Data for this exercise Start Marker
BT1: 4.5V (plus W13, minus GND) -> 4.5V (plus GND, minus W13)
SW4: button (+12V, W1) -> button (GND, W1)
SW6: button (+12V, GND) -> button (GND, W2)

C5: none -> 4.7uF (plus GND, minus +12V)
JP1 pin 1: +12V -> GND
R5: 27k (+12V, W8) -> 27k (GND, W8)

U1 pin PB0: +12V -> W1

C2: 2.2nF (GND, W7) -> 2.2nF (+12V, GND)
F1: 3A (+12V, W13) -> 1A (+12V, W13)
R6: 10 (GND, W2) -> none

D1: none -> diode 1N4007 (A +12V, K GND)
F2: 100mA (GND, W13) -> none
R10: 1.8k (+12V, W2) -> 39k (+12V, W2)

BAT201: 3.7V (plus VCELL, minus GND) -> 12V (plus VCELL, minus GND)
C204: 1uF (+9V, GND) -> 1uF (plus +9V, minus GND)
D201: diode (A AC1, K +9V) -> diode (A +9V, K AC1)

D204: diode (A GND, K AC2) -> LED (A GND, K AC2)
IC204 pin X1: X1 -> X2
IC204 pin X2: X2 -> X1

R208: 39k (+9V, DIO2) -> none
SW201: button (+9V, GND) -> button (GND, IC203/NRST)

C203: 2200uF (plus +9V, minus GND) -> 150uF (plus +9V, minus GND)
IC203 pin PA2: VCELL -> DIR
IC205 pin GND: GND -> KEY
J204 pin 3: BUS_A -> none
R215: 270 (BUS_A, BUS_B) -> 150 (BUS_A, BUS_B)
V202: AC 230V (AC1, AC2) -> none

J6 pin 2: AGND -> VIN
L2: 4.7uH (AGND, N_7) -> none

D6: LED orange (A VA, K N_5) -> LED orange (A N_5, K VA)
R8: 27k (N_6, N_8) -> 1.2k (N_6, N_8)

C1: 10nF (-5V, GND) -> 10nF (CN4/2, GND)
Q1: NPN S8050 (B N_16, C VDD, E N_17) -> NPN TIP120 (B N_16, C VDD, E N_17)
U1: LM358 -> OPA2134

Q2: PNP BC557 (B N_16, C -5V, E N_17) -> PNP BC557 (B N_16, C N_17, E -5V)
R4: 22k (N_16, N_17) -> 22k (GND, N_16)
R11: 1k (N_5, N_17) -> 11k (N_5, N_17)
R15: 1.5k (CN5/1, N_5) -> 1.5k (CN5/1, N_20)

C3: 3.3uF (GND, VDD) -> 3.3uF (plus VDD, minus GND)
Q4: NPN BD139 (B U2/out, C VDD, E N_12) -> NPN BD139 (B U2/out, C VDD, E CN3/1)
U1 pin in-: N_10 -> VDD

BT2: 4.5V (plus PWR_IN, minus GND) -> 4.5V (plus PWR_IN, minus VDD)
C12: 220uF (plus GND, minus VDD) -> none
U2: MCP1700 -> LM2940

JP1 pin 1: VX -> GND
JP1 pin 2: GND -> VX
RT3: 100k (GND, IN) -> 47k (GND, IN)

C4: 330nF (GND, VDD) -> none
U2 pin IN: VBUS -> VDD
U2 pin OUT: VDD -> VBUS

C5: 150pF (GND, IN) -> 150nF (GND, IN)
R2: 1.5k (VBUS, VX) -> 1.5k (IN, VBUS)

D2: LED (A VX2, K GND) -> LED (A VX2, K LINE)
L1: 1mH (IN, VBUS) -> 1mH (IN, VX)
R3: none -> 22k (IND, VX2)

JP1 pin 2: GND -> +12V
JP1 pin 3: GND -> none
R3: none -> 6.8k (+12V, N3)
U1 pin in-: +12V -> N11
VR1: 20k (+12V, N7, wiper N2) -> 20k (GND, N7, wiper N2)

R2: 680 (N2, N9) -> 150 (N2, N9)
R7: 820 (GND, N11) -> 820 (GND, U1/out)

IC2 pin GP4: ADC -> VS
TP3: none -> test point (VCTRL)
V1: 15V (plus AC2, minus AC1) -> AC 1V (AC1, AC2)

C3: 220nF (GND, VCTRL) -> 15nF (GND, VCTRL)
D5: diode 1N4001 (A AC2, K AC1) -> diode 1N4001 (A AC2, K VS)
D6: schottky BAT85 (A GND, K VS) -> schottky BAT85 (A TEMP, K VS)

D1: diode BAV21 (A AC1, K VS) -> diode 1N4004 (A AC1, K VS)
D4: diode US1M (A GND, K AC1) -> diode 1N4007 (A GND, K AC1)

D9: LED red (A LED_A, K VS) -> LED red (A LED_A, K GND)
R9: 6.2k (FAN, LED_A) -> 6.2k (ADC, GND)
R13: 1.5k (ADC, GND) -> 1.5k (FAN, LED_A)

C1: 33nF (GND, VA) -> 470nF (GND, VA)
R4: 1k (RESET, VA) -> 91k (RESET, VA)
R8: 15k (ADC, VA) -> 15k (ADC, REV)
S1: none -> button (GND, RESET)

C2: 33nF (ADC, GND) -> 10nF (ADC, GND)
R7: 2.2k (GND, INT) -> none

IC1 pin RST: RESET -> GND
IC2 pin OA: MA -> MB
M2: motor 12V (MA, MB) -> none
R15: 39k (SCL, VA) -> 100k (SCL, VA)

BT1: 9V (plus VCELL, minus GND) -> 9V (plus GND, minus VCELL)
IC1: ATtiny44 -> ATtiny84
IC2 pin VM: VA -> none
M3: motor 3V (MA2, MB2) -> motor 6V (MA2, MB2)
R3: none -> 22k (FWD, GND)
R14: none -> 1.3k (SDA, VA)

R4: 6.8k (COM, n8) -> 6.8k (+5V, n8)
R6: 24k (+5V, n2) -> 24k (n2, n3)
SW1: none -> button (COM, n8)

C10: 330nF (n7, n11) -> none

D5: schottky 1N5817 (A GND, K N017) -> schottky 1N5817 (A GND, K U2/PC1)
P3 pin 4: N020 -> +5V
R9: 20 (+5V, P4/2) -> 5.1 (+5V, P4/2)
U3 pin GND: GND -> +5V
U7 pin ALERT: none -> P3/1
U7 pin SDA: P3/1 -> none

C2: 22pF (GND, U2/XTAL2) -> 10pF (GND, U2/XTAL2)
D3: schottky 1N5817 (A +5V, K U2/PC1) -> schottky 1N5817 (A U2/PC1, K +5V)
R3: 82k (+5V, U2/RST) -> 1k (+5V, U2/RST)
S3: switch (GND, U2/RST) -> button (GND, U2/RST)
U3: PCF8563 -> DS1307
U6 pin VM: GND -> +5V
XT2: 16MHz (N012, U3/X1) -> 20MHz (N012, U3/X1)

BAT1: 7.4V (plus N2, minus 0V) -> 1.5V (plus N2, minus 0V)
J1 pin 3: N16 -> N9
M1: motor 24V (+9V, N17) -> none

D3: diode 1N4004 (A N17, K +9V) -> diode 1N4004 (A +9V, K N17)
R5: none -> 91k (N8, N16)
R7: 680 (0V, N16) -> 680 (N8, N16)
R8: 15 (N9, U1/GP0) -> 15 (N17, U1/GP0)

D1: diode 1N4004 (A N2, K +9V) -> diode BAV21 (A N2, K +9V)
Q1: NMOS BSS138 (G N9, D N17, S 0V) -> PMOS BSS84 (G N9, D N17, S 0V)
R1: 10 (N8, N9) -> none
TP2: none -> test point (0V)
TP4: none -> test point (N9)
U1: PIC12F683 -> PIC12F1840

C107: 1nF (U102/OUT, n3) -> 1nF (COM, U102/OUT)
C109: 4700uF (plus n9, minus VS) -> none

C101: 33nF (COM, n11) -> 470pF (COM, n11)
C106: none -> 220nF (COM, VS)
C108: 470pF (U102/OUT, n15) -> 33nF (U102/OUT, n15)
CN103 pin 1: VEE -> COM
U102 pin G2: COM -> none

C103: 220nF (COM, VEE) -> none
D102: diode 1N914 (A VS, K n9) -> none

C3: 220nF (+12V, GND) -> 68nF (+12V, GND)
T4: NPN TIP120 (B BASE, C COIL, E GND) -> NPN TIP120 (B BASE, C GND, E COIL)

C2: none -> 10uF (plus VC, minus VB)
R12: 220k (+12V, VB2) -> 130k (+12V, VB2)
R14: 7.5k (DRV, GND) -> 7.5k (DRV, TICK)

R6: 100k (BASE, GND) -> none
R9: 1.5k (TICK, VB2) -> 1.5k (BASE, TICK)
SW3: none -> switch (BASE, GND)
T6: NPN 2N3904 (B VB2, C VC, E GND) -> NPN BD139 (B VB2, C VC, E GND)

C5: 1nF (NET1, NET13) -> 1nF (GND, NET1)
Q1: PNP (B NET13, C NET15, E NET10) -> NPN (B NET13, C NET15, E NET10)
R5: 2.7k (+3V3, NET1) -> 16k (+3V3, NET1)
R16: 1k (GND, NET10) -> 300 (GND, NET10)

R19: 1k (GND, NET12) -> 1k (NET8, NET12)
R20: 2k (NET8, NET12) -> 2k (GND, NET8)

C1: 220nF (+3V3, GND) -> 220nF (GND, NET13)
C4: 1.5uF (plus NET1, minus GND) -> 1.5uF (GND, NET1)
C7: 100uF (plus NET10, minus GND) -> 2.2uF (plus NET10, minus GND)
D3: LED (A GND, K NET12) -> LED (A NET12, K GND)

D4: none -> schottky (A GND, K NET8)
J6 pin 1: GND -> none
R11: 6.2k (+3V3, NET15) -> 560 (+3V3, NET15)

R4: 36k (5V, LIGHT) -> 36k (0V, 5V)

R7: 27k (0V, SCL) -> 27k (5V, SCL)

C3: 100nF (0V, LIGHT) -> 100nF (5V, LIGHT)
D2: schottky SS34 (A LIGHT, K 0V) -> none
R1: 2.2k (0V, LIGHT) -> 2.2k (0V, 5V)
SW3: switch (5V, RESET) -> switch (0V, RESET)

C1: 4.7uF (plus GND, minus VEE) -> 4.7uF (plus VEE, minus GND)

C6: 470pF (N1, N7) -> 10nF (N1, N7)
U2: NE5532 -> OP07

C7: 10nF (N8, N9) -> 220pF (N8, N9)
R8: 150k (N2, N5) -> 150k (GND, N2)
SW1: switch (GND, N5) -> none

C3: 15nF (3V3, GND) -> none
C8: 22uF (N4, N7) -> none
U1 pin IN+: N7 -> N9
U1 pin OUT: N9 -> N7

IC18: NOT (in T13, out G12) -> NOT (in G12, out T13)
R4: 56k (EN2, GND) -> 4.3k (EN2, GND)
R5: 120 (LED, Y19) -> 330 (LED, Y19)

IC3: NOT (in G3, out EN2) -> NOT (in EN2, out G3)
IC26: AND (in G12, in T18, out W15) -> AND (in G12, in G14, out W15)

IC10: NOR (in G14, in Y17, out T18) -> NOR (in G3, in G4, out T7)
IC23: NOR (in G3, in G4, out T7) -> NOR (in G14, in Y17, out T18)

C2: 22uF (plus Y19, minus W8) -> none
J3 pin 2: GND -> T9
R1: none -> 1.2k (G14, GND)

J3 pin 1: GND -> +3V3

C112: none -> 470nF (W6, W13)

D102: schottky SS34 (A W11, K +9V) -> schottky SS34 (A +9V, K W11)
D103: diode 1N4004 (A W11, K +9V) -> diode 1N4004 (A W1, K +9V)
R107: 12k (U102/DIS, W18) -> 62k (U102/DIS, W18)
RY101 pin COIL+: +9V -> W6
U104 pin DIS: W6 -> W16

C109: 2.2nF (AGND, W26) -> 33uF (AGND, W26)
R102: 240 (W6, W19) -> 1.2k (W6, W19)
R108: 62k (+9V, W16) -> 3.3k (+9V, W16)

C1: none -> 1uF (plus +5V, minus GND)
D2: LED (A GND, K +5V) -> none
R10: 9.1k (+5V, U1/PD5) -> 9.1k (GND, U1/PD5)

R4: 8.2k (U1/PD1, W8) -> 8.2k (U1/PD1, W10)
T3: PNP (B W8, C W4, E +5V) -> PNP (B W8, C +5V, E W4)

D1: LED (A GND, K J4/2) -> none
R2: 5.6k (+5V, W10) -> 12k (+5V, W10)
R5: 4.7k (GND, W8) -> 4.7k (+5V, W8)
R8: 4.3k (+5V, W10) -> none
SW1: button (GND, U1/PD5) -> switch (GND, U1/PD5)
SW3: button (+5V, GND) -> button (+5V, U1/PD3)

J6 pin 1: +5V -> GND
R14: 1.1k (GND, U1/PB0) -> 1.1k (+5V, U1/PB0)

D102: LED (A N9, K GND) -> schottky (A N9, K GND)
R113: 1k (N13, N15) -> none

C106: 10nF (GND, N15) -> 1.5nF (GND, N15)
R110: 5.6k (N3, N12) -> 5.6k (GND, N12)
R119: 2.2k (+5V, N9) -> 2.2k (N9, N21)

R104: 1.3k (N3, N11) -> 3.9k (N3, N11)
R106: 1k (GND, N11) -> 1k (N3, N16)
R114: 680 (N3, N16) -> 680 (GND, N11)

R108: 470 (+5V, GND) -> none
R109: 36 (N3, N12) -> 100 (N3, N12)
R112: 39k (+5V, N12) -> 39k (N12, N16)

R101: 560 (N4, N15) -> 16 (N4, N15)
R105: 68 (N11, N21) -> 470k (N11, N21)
Data for this exercise End Marker
Work to be completed: From the records above, reproduce exactly the lines from the one with "U7 pin ALERT: none -> P3/1" to the one with "U6 pin VM: GND -> +5V", both included, and no others.

Expected answer:
U7 pin ALERT: none -> P3/1
U7 pin SDA: P3/1 -> none

C2: 22pF (GND, U2/XTAL2) -> 10pF (GND, U2/XTAL2)
D3: schottky 1N5817 (A +5V, K U2/PC1) -> schottky 1N5817 (A U2/PC1, K +5V)
R3: 82k (+5V, U2/RST) -> 1k (+5V, U2/RST)
S3: switch (GND, U2/RST) -> button (GND, U2/RST)
U3: PCF8563 -> DS1307
U6 pin VM: GND -> +5V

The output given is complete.